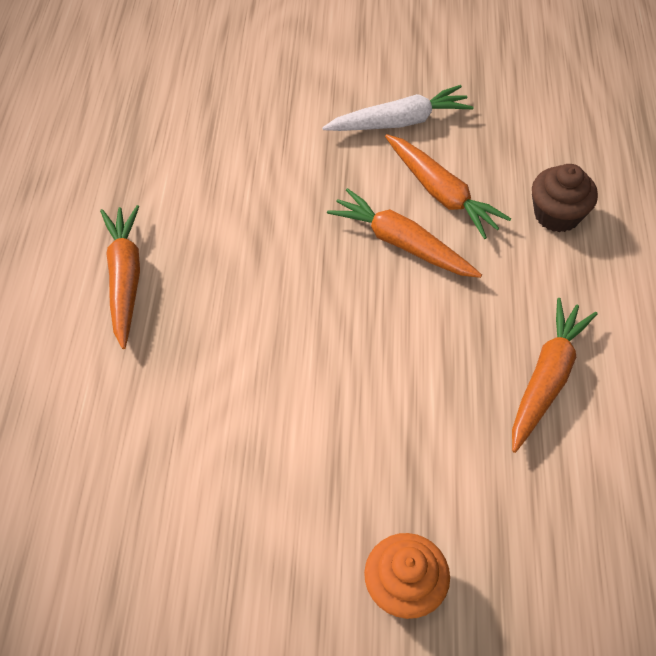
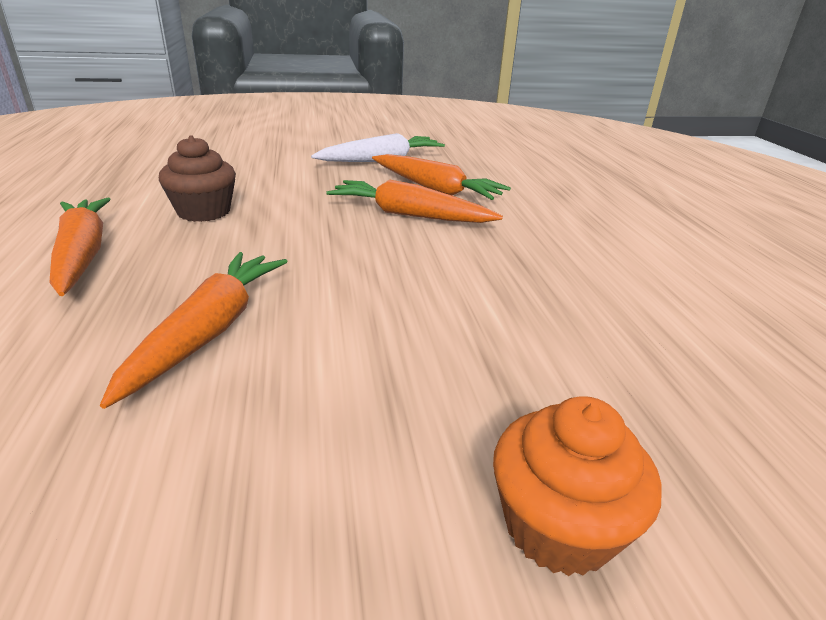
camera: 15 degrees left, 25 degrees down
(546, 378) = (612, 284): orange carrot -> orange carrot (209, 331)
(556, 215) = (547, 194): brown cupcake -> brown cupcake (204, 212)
_ _ _ _ _ _ _
**WHAT TO DO:** Up to and including the last line above, starting with the line that contains "(546, 378) = (612, 284): orange", return each line exactly and nothing else.

**RESPONSE TO THE TASK:**
(546, 378) = (612, 284): orange carrot -> orange carrot (209, 331)
(556, 215) = (547, 194): brown cupcake -> brown cupcake (204, 212)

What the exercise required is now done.